Pull out of the data below the stretch of lines bounded by the one containing "(614, 558) = (925, 346): green" and the one containing "(688, 517) = (890, 263): yellow", both bounds included, unchanged.

**** GIVEN RECORDS

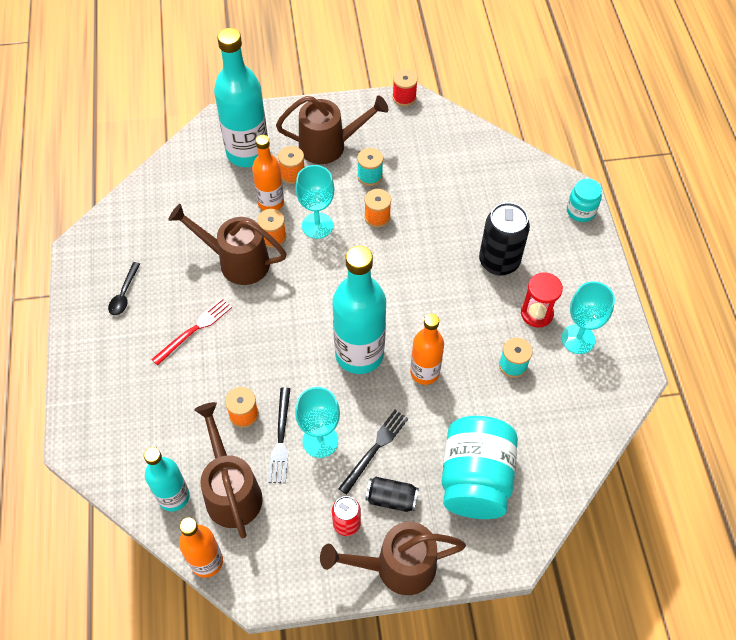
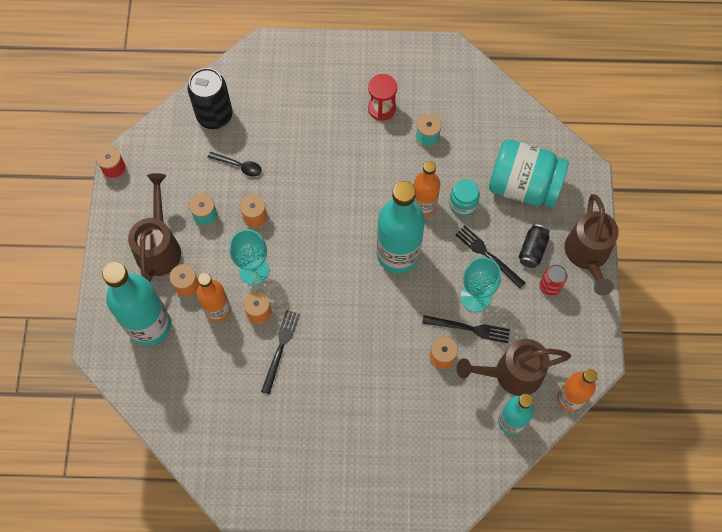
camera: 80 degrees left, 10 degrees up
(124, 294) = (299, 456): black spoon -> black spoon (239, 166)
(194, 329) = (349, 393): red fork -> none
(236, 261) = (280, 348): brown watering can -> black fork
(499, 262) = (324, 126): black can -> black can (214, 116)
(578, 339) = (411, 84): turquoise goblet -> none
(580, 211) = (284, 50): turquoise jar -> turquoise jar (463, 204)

********
**** GIVEN RECORDS

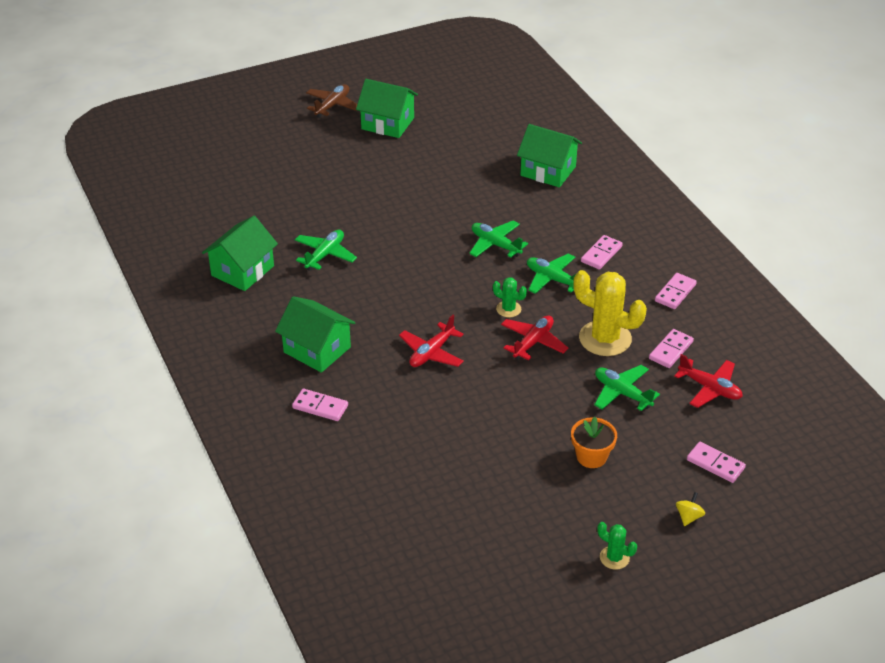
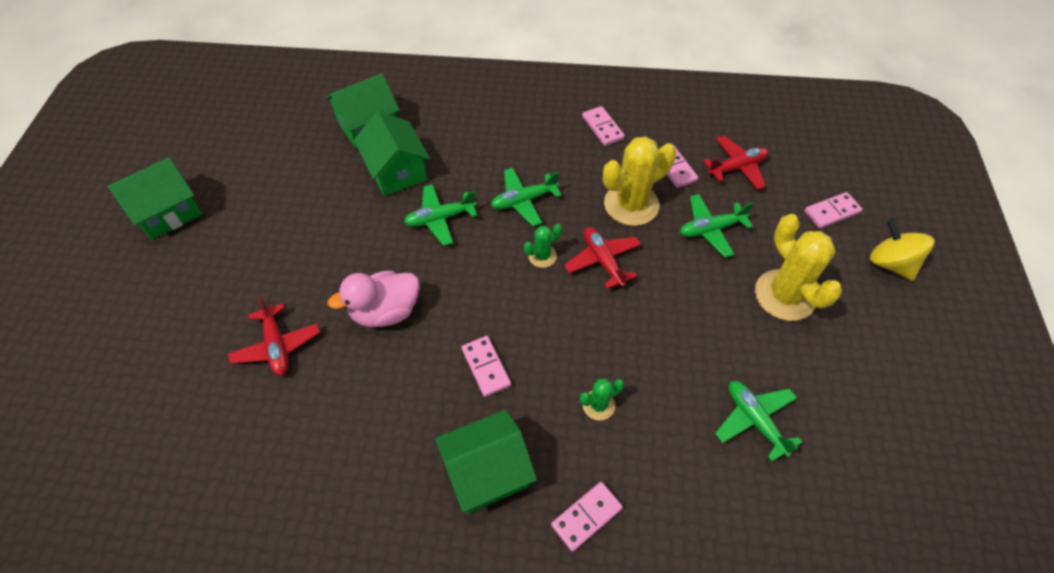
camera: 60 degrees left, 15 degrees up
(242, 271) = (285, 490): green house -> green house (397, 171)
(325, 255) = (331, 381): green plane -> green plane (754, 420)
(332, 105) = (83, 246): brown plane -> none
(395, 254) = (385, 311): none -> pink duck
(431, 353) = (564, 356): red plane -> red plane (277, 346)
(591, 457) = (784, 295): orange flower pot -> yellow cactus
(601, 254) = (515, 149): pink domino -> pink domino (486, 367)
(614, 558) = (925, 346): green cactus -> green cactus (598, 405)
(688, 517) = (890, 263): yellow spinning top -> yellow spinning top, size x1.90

********

ANSWER TO THE EXERCISE:
(614, 558) = (925, 346): green cactus -> green cactus (598, 405)
(688, 517) = (890, 263): yellow spinning top -> yellow spinning top, size x1.90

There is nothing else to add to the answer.